Stored data
┄┄┄┄┄┄┄┄┄┄┄┄┄┄┄┄┄┄┄┄
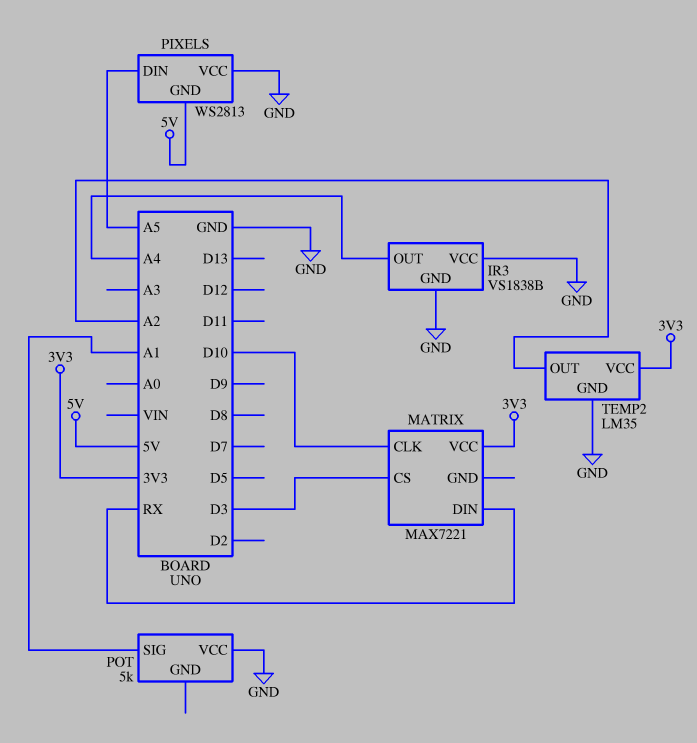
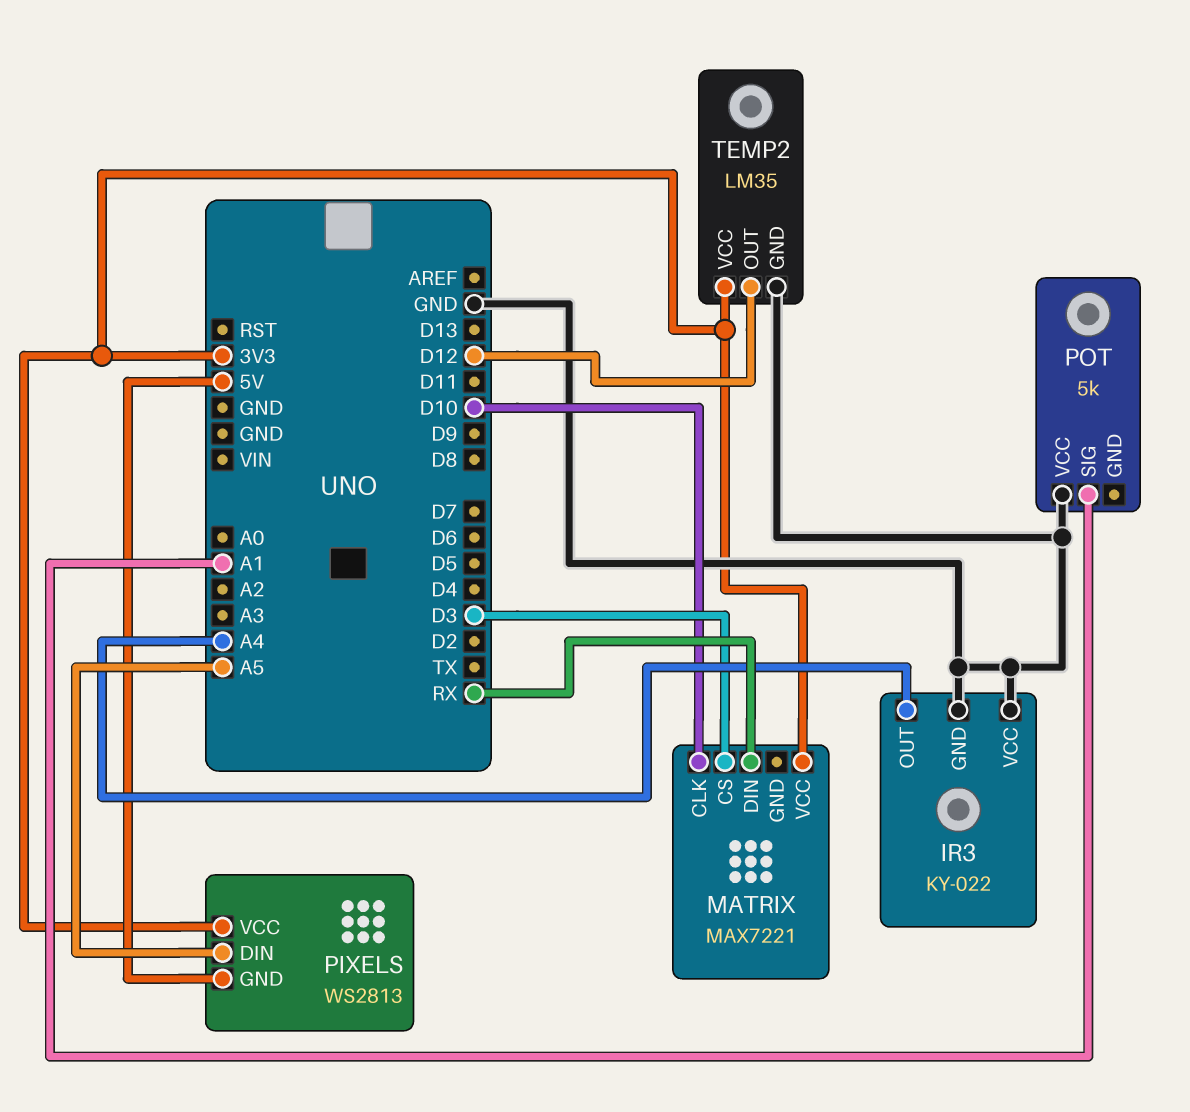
IR3: VS1838B -> KY-022
PIXELS pin VCC: GND -> 3V3
TEMP2 pin OUT: A2 -> D12

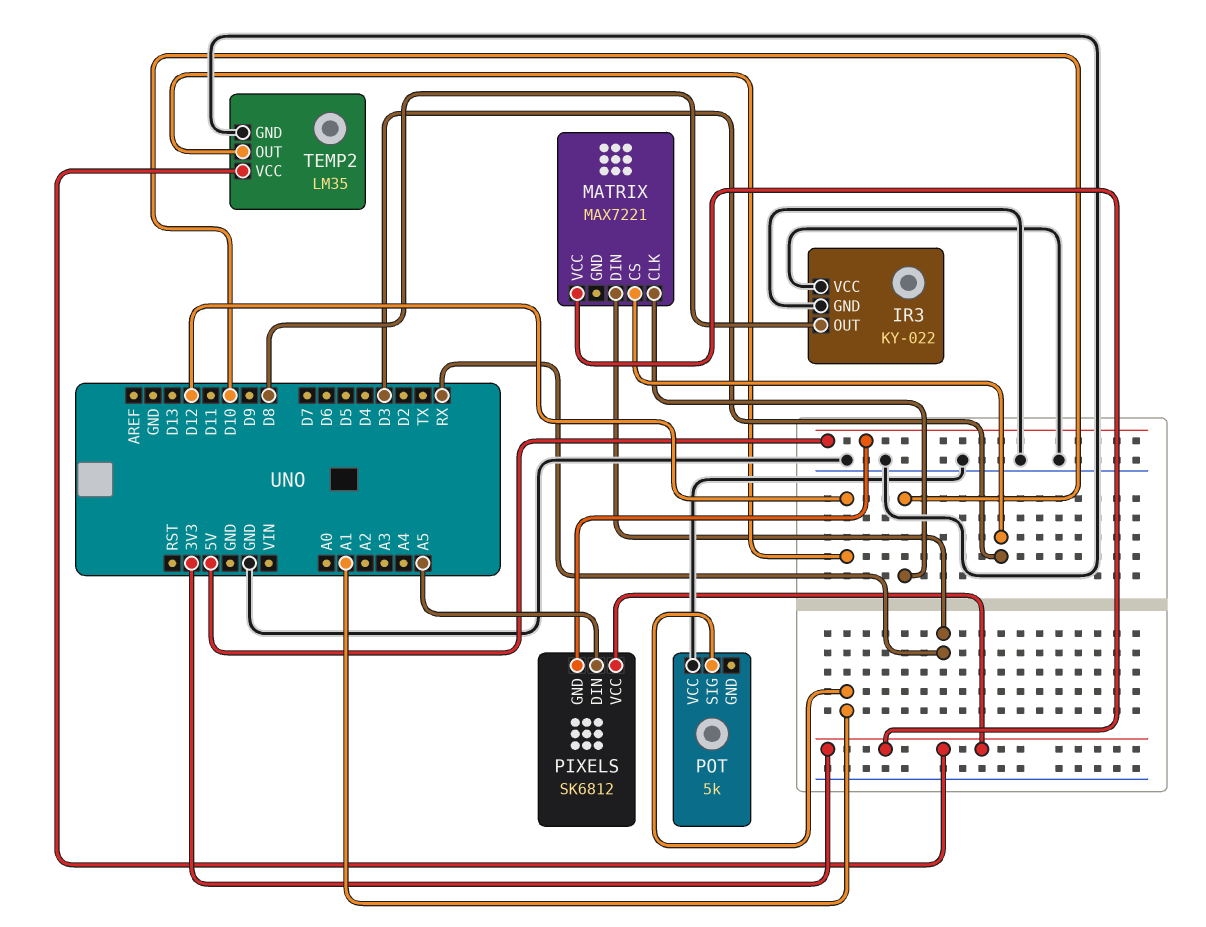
IR3 pin OUT: A4 -> D8
PIXELS: WS2813 -> SK6812

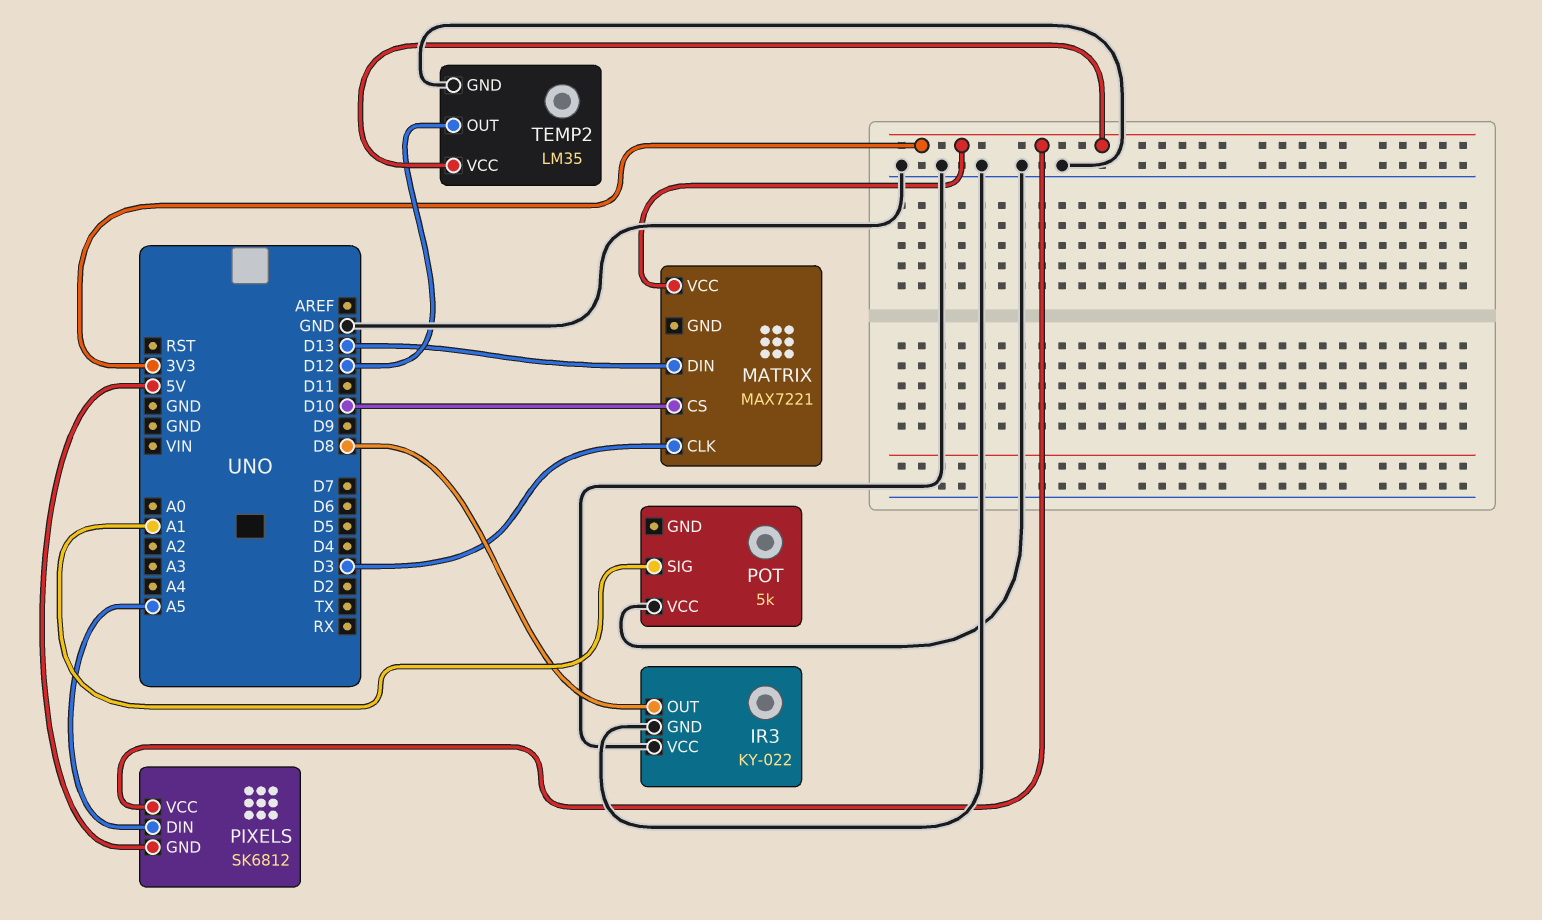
MATRIX pin CLK: D10 -> D3
MATRIX pin CS: D3 -> D10
MATRIX pin DIN: RX -> D13

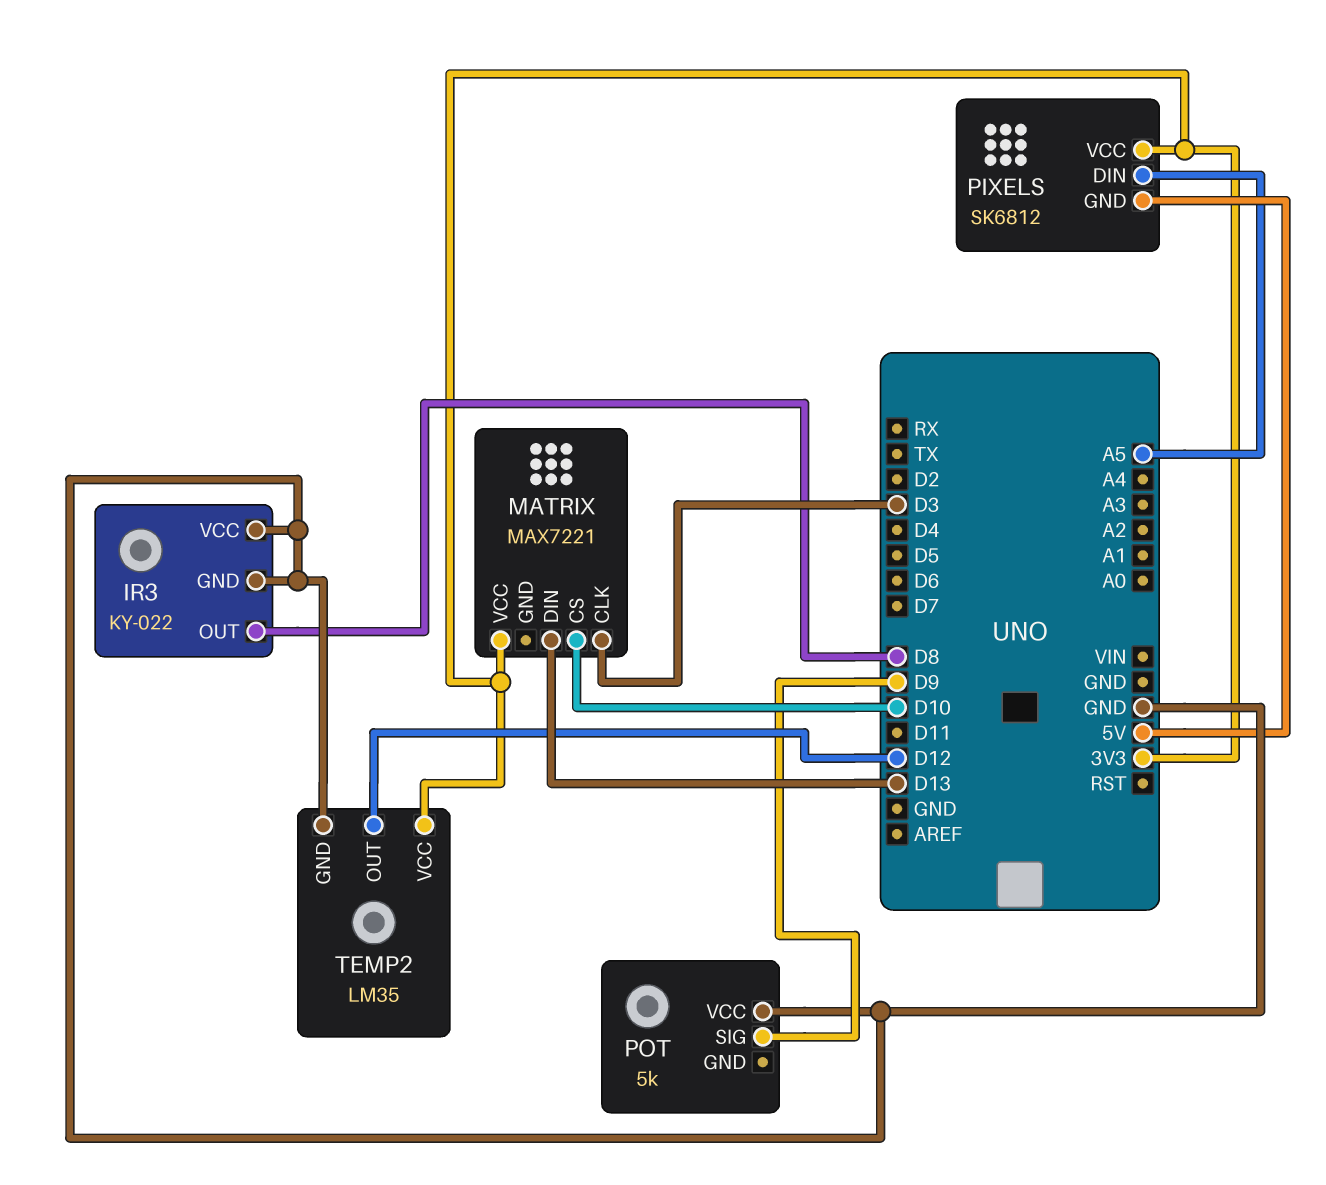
POT pin SIG: A1 -> D9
┄┄┄┄┄┄┄┄┄┄┄┄┄┄┄┄┄┄┄┄
The reply should contain all of the data above, word for word, with no pictures.

IR3: VS1838B -> KY-022
PIXELS pin VCC: GND -> 3V3
TEMP2 pin OUT: A2 -> D12

IR3 pin OUT: A4 -> D8
PIXELS: WS2813 -> SK6812

MATRIX pin CLK: D10 -> D3
MATRIX pin CS: D3 -> D10
MATRIX pin DIN: RX -> D13

POT pin SIG: A1 -> D9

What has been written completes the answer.